Your objective:
Once the line with "camera: 25 degrees left, 15 degrees down" is found in the entries below, repeat it and each following line exactly, up to and including the line with "purple hammer [597,175,698,224]". Add no other lines.

Extracted information:
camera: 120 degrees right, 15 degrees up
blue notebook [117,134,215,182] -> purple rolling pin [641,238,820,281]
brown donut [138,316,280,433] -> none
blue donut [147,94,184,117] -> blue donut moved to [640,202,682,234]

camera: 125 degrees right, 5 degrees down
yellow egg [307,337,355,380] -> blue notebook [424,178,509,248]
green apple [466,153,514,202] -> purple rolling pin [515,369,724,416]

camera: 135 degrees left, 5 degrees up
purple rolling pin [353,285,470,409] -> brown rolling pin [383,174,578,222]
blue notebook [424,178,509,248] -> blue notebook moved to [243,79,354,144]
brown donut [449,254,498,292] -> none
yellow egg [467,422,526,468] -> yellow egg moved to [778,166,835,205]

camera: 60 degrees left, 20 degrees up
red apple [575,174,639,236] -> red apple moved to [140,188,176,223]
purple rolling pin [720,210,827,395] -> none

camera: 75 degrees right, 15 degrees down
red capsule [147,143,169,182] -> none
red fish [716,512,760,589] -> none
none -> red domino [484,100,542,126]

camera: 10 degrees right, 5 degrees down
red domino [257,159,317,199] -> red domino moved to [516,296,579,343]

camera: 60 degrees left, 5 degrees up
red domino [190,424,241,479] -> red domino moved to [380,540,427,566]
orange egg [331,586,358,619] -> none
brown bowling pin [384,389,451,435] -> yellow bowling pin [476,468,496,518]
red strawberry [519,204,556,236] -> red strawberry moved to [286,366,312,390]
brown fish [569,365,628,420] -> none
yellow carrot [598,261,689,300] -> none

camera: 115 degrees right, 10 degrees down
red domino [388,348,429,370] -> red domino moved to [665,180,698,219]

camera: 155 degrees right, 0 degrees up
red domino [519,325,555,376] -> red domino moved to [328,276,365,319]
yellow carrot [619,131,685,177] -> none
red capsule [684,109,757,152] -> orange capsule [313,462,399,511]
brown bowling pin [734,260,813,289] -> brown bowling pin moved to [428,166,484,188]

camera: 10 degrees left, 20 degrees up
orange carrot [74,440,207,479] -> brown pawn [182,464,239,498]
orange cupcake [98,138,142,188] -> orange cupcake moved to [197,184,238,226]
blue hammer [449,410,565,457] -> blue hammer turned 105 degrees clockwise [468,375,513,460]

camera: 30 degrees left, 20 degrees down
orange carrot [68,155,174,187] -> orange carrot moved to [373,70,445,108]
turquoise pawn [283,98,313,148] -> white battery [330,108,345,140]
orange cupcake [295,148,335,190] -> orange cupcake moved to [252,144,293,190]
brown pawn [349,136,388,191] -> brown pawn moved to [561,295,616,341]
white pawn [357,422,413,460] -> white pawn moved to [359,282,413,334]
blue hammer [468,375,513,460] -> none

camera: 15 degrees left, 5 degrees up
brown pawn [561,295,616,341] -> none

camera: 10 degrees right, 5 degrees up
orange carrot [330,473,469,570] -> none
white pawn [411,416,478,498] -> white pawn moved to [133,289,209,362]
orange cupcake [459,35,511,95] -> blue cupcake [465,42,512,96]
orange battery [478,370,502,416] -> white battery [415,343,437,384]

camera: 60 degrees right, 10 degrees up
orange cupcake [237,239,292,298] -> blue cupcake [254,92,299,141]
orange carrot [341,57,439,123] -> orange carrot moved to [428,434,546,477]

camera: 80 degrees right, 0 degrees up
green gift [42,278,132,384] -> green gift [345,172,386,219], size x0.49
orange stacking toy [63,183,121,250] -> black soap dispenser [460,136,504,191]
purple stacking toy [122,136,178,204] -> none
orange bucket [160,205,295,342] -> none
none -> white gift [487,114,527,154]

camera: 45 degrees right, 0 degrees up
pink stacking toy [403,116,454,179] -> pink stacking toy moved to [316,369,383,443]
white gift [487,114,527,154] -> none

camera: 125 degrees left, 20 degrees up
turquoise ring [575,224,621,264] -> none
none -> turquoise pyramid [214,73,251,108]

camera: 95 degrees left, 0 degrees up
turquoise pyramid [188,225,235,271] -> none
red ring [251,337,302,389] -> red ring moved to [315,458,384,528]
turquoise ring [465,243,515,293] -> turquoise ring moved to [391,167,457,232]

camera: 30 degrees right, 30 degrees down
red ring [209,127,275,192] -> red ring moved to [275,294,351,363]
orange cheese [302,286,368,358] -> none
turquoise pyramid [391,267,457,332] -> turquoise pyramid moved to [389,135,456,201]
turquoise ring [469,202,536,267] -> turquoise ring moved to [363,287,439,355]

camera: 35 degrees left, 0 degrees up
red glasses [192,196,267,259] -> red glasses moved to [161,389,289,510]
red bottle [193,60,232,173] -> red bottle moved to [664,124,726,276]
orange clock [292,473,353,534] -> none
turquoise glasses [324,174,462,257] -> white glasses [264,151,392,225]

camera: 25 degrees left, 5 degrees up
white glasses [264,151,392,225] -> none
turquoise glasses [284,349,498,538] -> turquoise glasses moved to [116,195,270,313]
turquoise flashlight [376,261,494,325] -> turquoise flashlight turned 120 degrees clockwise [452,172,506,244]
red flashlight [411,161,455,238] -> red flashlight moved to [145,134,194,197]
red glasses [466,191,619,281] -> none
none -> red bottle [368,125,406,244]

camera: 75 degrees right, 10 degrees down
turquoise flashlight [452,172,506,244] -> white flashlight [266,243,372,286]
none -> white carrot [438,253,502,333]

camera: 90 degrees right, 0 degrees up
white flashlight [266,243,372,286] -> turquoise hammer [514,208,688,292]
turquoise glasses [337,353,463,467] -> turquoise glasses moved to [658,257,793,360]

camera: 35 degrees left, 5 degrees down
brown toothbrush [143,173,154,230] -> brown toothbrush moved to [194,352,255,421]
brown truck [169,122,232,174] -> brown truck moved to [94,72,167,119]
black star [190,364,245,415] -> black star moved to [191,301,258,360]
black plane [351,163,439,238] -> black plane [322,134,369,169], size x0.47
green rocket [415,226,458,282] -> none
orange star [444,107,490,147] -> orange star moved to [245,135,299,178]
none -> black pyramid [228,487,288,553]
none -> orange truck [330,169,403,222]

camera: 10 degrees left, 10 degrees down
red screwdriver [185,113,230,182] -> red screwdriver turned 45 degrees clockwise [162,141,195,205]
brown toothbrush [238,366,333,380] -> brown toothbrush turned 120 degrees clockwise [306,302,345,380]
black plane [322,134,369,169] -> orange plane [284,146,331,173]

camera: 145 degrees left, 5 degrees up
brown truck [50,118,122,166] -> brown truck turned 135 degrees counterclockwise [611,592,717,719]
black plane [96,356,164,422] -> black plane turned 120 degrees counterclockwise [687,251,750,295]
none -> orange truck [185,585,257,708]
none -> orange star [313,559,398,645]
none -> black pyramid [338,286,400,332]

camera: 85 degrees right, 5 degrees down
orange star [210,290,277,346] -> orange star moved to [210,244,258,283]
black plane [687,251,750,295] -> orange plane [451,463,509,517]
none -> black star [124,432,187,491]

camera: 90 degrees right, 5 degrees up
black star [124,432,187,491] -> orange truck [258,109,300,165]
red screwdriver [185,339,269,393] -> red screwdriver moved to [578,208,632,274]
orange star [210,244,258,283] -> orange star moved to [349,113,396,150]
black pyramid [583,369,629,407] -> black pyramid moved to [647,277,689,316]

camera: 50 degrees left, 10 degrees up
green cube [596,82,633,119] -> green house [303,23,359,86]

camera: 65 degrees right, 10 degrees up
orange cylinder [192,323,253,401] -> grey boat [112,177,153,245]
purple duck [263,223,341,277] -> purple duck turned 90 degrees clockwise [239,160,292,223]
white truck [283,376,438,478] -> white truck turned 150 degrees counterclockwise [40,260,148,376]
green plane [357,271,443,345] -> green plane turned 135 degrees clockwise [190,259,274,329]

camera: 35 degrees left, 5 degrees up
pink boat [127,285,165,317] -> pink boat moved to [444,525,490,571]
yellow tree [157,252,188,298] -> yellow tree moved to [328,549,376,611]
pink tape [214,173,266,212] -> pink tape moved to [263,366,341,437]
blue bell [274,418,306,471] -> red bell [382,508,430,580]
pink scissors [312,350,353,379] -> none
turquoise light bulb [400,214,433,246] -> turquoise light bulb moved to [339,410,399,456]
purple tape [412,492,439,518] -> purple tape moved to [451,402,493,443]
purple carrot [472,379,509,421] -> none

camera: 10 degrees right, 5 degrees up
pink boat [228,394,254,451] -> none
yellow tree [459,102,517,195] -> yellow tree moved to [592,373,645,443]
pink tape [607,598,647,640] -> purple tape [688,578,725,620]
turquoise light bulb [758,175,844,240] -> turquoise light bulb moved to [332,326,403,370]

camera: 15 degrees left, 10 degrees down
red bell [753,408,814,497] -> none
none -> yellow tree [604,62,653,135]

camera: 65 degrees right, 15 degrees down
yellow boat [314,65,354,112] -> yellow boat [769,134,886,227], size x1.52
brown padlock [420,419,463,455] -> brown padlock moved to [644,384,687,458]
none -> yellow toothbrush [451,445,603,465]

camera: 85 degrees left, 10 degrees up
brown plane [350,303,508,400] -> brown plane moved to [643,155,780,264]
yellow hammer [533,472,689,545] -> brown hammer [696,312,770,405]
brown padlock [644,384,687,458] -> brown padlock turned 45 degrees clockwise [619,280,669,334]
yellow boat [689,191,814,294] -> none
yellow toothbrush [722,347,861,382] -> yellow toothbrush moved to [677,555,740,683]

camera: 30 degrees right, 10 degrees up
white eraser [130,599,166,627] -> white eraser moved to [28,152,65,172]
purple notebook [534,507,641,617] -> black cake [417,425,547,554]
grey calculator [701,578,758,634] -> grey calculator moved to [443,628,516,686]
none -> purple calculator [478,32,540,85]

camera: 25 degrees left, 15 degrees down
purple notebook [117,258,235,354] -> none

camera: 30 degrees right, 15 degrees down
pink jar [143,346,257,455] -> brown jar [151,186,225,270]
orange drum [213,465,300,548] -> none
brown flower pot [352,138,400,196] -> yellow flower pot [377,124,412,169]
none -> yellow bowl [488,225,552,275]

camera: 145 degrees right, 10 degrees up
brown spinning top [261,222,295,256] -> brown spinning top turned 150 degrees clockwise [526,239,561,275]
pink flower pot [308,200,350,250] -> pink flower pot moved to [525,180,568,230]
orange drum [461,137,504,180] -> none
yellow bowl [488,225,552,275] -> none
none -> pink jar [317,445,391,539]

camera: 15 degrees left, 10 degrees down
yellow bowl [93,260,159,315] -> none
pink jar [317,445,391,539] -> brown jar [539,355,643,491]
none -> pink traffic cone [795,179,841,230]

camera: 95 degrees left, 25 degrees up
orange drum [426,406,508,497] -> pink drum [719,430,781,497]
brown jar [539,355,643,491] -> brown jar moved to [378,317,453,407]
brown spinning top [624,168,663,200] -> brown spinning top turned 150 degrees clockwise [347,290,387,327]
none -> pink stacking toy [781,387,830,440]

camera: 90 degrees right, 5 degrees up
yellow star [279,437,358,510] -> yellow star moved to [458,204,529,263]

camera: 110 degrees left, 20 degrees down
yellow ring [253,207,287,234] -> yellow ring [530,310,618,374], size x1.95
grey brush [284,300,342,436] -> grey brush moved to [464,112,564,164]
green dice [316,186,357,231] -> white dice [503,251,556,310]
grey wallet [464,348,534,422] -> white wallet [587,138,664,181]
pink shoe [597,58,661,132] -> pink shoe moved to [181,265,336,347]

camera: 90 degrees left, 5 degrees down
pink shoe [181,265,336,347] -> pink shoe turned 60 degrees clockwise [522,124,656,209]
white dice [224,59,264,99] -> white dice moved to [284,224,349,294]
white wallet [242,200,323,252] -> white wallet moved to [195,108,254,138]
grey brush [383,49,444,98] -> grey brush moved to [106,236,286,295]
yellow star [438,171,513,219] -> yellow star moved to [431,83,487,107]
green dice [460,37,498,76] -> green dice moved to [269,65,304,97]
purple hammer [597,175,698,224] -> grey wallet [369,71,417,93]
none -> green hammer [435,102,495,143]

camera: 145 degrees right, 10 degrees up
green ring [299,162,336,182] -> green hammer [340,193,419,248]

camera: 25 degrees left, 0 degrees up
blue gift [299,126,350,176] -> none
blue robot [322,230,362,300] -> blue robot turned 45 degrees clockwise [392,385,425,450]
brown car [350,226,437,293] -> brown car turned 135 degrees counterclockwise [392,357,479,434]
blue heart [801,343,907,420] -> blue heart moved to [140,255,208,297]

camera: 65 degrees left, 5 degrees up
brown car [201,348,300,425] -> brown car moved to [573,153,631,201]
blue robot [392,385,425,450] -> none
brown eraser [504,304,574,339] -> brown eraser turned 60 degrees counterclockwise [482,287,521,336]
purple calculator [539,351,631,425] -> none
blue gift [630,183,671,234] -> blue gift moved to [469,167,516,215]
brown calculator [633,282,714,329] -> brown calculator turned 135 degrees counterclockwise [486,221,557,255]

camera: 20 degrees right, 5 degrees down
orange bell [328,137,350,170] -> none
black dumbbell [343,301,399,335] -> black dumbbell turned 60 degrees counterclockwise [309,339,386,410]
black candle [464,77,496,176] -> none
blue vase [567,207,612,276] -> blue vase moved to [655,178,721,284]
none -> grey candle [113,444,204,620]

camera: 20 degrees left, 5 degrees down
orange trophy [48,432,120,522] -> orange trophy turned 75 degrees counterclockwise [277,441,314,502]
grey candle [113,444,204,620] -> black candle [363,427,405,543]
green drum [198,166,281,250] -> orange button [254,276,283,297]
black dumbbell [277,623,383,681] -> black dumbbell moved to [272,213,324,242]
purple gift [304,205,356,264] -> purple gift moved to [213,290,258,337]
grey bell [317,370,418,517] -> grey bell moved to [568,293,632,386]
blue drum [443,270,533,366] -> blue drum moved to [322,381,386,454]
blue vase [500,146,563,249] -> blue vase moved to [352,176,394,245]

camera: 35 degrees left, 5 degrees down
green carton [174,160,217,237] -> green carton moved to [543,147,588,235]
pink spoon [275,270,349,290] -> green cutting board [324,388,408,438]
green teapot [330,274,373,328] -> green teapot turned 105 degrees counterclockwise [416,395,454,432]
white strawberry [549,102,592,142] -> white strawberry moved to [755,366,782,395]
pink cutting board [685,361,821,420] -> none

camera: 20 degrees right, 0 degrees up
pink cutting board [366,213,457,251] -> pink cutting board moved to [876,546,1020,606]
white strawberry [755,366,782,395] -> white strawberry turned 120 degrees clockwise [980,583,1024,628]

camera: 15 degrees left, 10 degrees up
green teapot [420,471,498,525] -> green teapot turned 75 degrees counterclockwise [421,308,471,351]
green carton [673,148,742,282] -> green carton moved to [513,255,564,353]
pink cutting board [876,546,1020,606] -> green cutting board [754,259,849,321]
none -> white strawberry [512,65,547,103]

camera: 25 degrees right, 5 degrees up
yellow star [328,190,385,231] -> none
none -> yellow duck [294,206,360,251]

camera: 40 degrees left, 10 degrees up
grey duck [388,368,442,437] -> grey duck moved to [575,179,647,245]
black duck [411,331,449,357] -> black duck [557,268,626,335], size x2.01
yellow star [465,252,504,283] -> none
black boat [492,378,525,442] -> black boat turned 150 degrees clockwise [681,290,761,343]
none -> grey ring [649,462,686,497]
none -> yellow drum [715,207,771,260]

Output for this exercise:
camera: 25 degrees left, 15 degrees down
purple notebook [117,258,235,354] -> none

camera: 30 degrees right, 15 degrees down
pink jar [143,346,257,455] -> brown jar [151,186,225,270]
orange drum [213,465,300,548] -> none
brown flower pot [352,138,400,196] -> yellow flower pot [377,124,412,169]
none -> yellow bowl [488,225,552,275]

camera: 145 degrees right, 10 degrees up
brown spinning top [261,222,295,256] -> brown spinning top turned 150 degrees clockwise [526,239,561,275]
pink flower pot [308,200,350,250] -> pink flower pot moved to [525,180,568,230]
orange drum [461,137,504,180] -> none
yellow bowl [488,225,552,275] -> none
none -> pink jar [317,445,391,539]

camera: 15 degrees left, 10 degrees down
yellow bowl [93,260,159,315] -> none
pink jar [317,445,391,539] -> brown jar [539,355,643,491]
none -> pink traffic cone [795,179,841,230]

camera: 95 degrees left, 25 degrees up
orange drum [426,406,508,497] -> pink drum [719,430,781,497]
brown jar [539,355,643,491] -> brown jar moved to [378,317,453,407]
brown spinning top [624,168,663,200] -> brown spinning top turned 150 degrees clockwise [347,290,387,327]
none -> pink stacking toy [781,387,830,440]

camera: 90 degrees right, 5 degrees up
yellow star [279,437,358,510] -> yellow star moved to [458,204,529,263]

camera: 110 degrees left, 20 degrees down
yellow ring [253,207,287,234] -> yellow ring [530,310,618,374], size x1.95
grey brush [284,300,342,436] -> grey brush moved to [464,112,564,164]
green dice [316,186,357,231] -> white dice [503,251,556,310]
grey wallet [464,348,534,422] -> white wallet [587,138,664,181]
pink shoe [597,58,661,132] -> pink shoe moved to [181,265,336,347]

camera: 90 degrees left, 5 degrees down
pink shoe [181,265,336,347] -> pink shoe turned 60 degrees clockwise [522,124,656,209]
white dice [224,59,264,99] -> white dice moved to [284,224,349,294]
white wallet [242,200,323,252] -> white wallet moved to [195,108,254,138]
grey brush [383,49,444,98] -> grey brush moved to [106,236,286,295]
yellow star [438,171,513,219] -> yellow star moved to [431,83,487,107]
green dice [460,37,498,76] -> green dice moved to [269,65,304,97]
purple hammer [597,175,698,224] -> grey wallet [369,71,417,93]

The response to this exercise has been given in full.